What you are asked to do: Reproduce the records verbatim, from the first line through the line containing "red trapezoid: moved 3 px right, 2 px up", inclusive.

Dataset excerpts
--- start ---

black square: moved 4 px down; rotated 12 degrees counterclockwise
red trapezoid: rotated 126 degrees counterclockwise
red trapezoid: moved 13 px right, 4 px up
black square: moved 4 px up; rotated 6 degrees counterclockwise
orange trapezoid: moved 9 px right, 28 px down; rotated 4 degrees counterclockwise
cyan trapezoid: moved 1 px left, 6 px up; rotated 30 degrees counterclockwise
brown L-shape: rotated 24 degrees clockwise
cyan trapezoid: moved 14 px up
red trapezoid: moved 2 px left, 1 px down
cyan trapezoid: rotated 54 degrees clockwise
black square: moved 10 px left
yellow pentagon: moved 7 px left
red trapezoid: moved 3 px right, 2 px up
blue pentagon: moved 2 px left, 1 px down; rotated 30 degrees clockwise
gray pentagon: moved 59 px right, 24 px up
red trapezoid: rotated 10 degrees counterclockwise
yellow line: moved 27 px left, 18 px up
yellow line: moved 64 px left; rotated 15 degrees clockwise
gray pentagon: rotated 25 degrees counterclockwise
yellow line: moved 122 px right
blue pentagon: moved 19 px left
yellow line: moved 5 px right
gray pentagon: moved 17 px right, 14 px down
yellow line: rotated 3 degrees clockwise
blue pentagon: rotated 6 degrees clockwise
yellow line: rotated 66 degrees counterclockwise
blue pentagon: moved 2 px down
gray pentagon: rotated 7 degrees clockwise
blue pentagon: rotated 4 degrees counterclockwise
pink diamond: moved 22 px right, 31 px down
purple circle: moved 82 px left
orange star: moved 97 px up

--- end ---

Full answer:
black square: moved 4 px down; rotated 12 degrees counterclockwise
red trapezoid: rotated 126 degrees counterclockwise
red trapezoid: moved 13 px right, 4 px up
black square: moved 4 px up; rotated 6 degrees counterclockwise
orange trapezoid: moved 9 px right, 28 px down; rotated 4 degrees counterclockwise
cyan trapezoid: moved 1 px left, 6 px up; rotated 30 degrees counterclockwise
brown L-shape: rotated 24 degrees clockwise
cyan trapezoid: moved 14 px up
red trapezoid: moved 2 px left, 1 px down
cyan trapezoid: rotated 54 degrees clockwise
black square: moved 10 px left
yellow pentagon: moved 7 px left
red trapezoid: moved 3 px right, 2 px up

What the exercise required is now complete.